→ **Task objective**
The entries below contain a stretch that opens with the line containing "DIGITS3 pin VCC: GND -> 5V" and closes with the line containing "LCD pin SDA: D4 -> A5"; set down that stretch exactly, both ends included, and nothing else.

→ **Supplied data**
<<<<

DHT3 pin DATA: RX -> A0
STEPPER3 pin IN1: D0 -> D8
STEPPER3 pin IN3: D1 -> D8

>>>>
<<<<

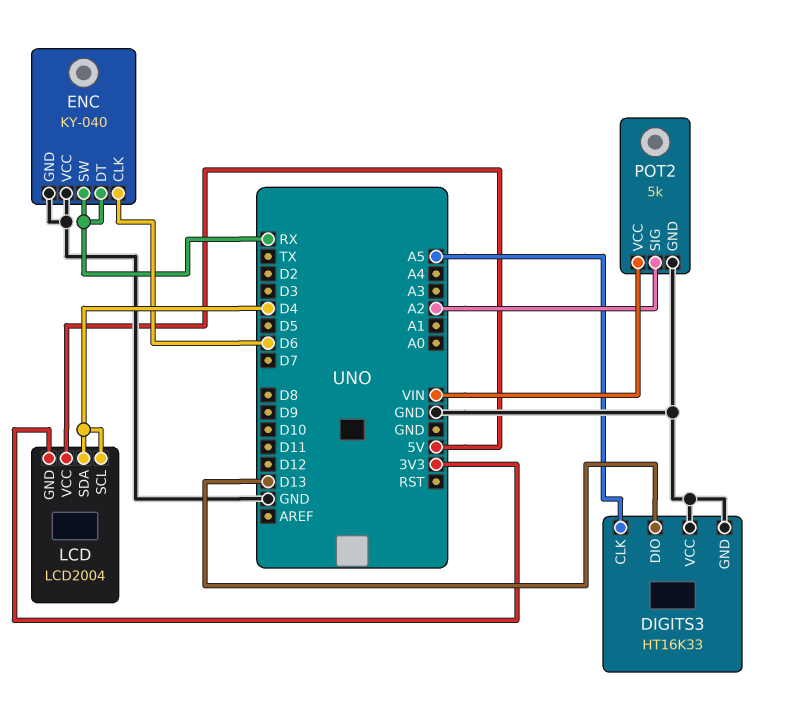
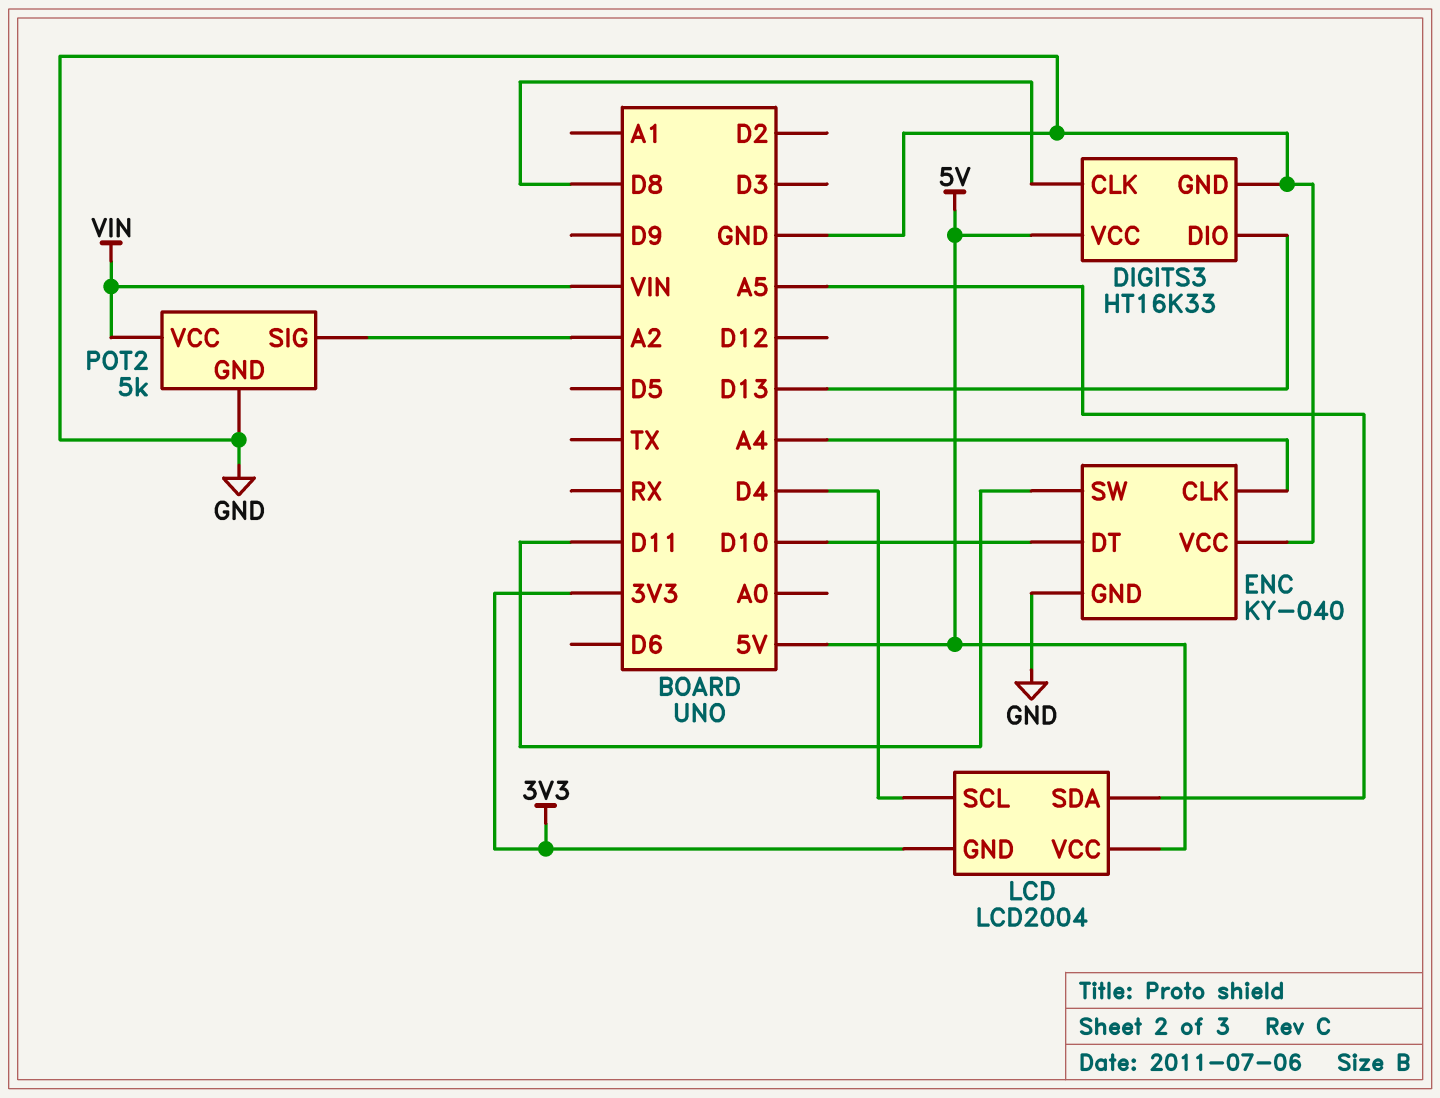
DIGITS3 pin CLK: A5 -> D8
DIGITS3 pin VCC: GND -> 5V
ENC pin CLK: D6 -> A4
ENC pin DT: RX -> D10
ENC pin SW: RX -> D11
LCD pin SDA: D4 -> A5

>>>>

→ **Task solution**
DIGITS3 pin VCC: GND -> 5V
ENC pin CLK: D6 -> A4
ENC pin DT: RX -> D10
ENC pin SW: RX -> D11
LCD pin SDA: D4 -> A5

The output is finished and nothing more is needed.